[INPUT]

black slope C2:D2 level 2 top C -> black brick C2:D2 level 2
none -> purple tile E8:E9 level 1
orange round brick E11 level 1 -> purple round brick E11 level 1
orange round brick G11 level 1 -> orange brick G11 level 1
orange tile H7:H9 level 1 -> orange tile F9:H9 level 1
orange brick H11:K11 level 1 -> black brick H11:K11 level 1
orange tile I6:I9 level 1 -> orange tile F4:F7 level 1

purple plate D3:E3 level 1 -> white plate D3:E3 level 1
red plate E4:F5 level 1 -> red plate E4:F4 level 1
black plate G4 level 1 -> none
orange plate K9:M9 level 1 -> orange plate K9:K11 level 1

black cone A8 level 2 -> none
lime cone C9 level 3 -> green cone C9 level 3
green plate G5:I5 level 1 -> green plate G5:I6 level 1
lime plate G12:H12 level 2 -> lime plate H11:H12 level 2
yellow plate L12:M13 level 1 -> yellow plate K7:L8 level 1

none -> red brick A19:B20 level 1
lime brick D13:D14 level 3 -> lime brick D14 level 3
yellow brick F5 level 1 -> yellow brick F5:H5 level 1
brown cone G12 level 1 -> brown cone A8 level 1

==

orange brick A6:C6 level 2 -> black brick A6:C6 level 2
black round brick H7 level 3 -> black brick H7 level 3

[GOAL OF THE EXERCISE] Wherever a line of the data above contains "cone", copy that line.

[RESULT OF THE TASK]
black cone A8 level 2 -> none
lime cone C9 level 3 -> green cone C9 level 3
brown cone G12 level 1 -> brown cone A8 level 1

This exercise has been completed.